━━ Raw data

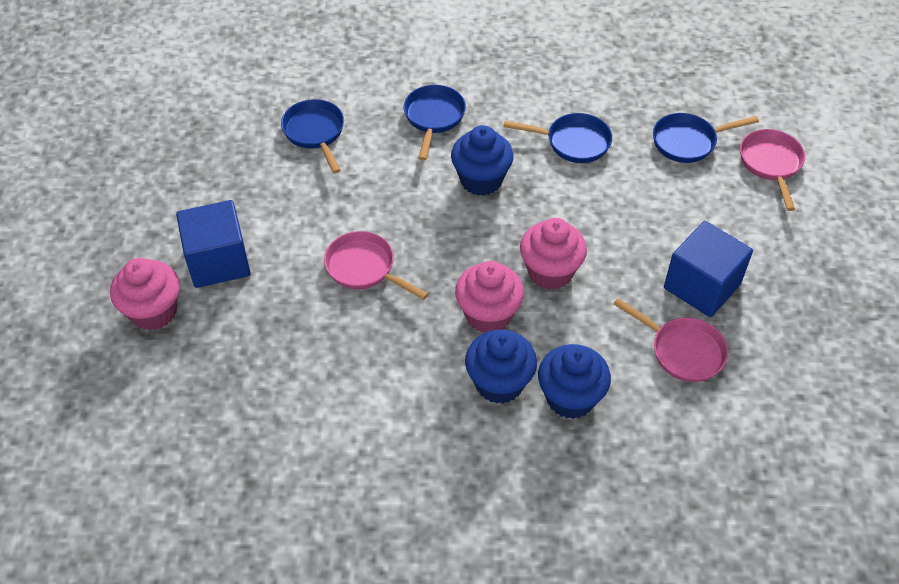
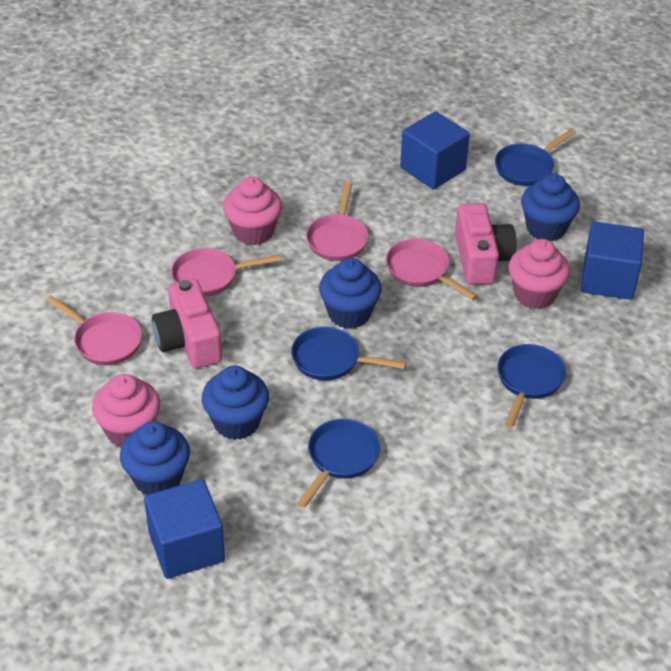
blue cube: 2 -> 3
blue cupcake: 3 -> 4
pink camera: 0 -> 2
pink pan: 3 -> 4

━━━━

What to do: Could you transcribe the material above exactly, keeping every picture out?

Task result:
blue cube: 2 -> 3
blue cupcake: 3 -> 4
pink camera: 0 -> 2
pink pan: 3 -> 4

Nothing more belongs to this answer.